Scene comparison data
■ ■ ■ ■ ■
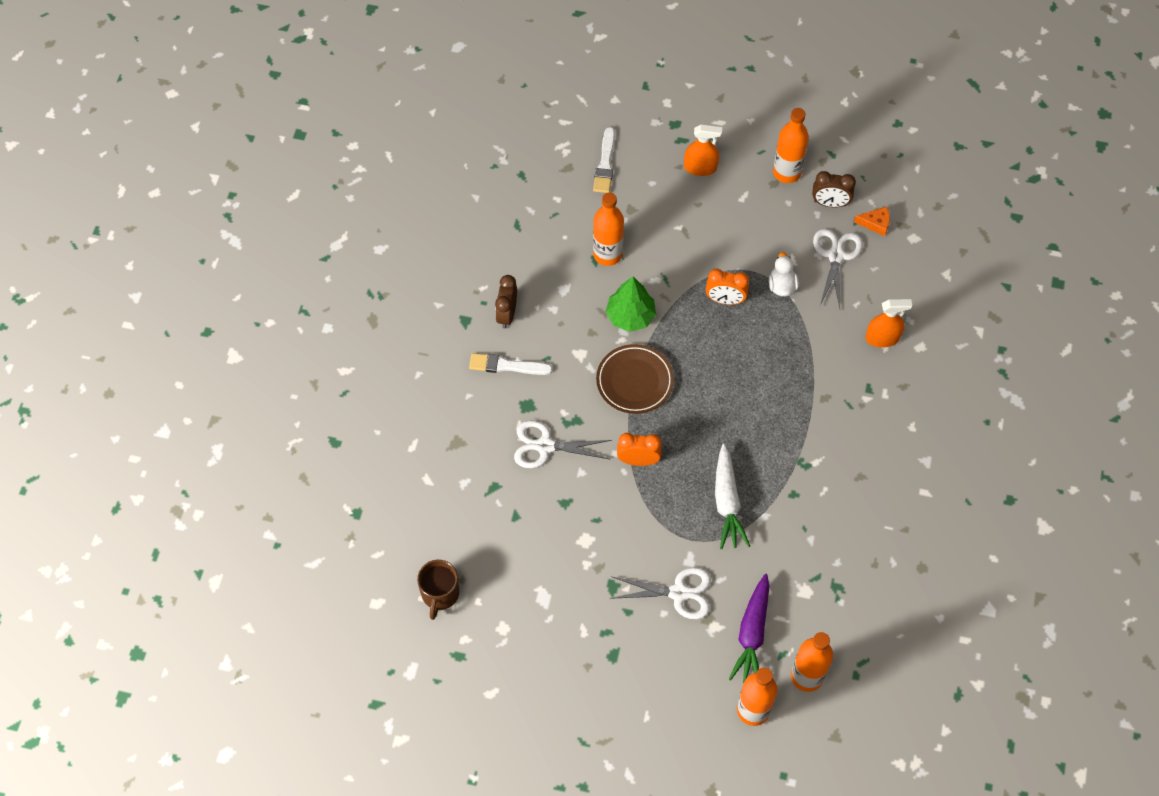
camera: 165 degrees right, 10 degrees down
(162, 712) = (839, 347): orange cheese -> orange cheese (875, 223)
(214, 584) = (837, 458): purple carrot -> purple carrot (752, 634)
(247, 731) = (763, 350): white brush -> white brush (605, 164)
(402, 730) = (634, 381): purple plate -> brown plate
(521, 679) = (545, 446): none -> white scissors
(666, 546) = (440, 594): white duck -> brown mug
■ ■ ■ ■ ■
Extract the entries in full, exactly as they are, minus the pictures.

camera: 165 degrees right, 10 degrees down
(162, 712) = (839, 347): orange cheese -> orange cheese (875, 223)
(214, 584) = (837, 458): purple carrot -> purple carrot (752, 634)
(247, 731) = (763, 350): white brush -> white brush (605, 164)
(402, 730) = (634, 381): purple plate -> brown plate
(521, 679) = (545, 446): none -> white scissors
(666, 546) = (440, 594): white duck -> brown mug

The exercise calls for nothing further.